╔══

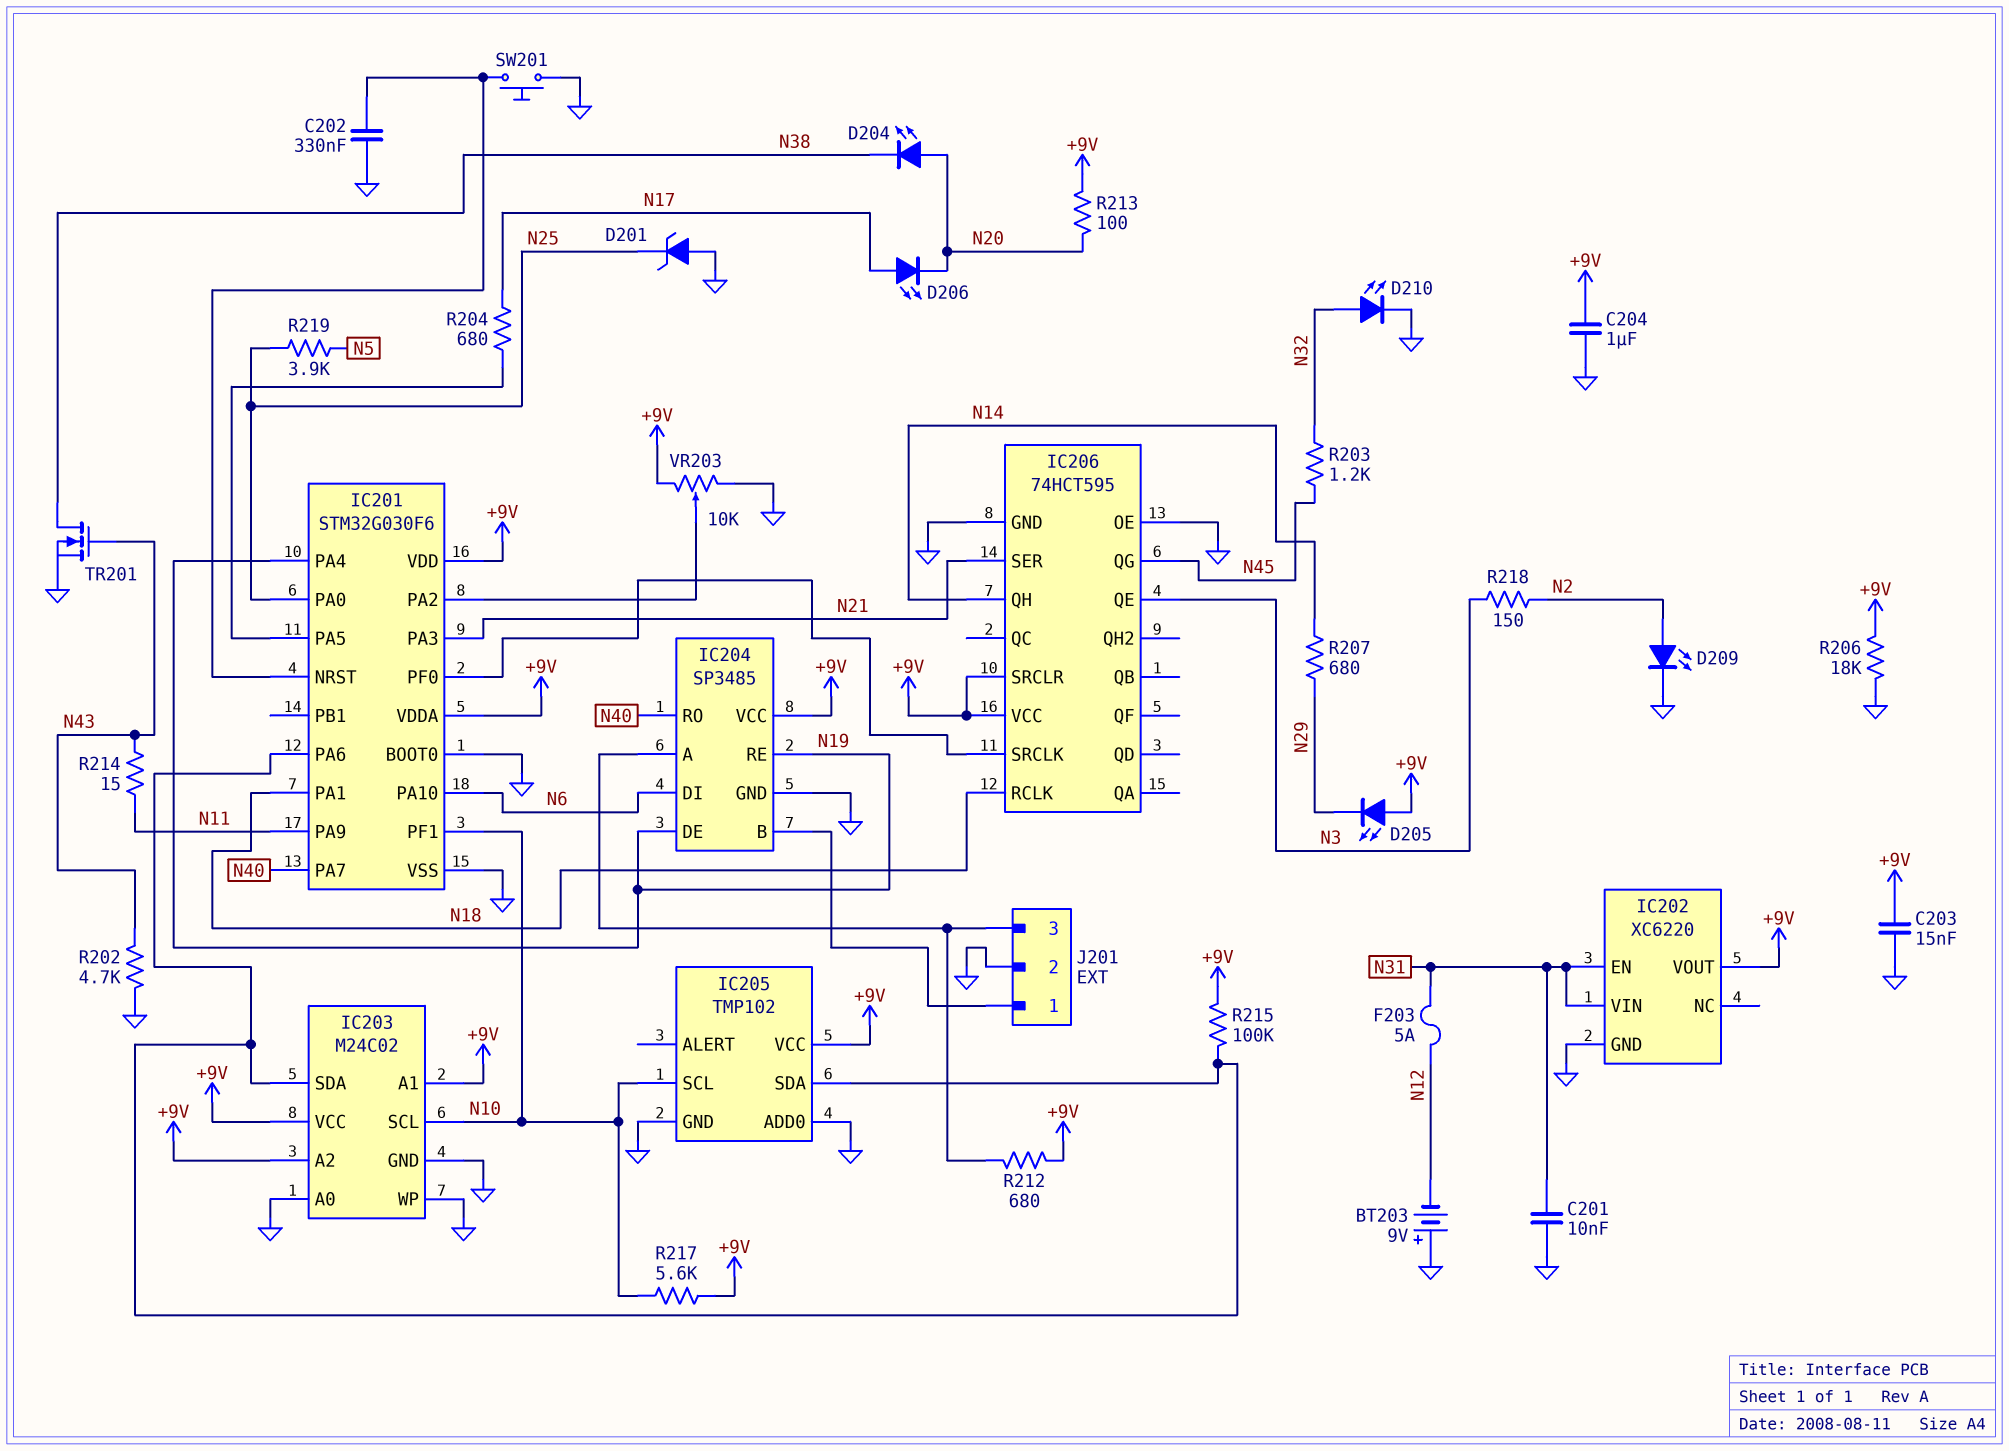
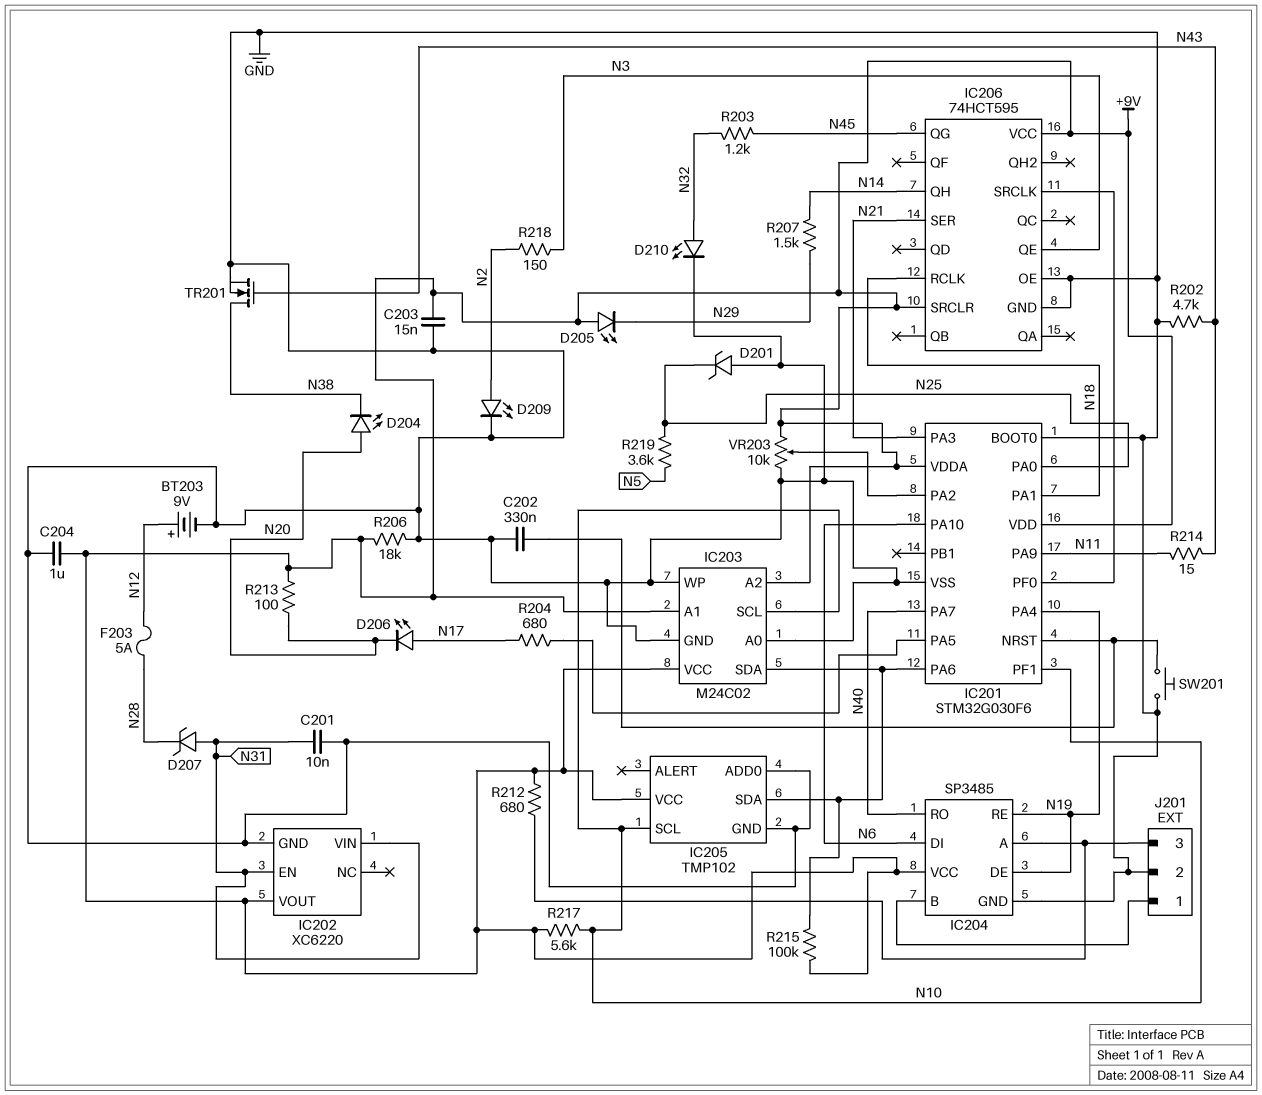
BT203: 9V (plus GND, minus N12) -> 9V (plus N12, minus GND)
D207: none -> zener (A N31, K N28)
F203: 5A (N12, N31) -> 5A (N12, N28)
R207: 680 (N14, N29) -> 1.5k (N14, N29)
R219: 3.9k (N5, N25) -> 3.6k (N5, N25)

╚══

_Required action:_ If pictures appear in the data, do not print them; repeat the rest exactly.

_Exercise response:_
BT203: 9V (plus GND, minus N12) -> 9V (plus N12, minus GND)
D207: none -> zener (A N31, K N28)
F203: 5A (N12, N31) -> 5A (N12, N28)
R207: 680 (N14, N29) -> 1.5k (N14, N29)
R219: 3.9k (N5, N25) -> 3.6k (N5, N25)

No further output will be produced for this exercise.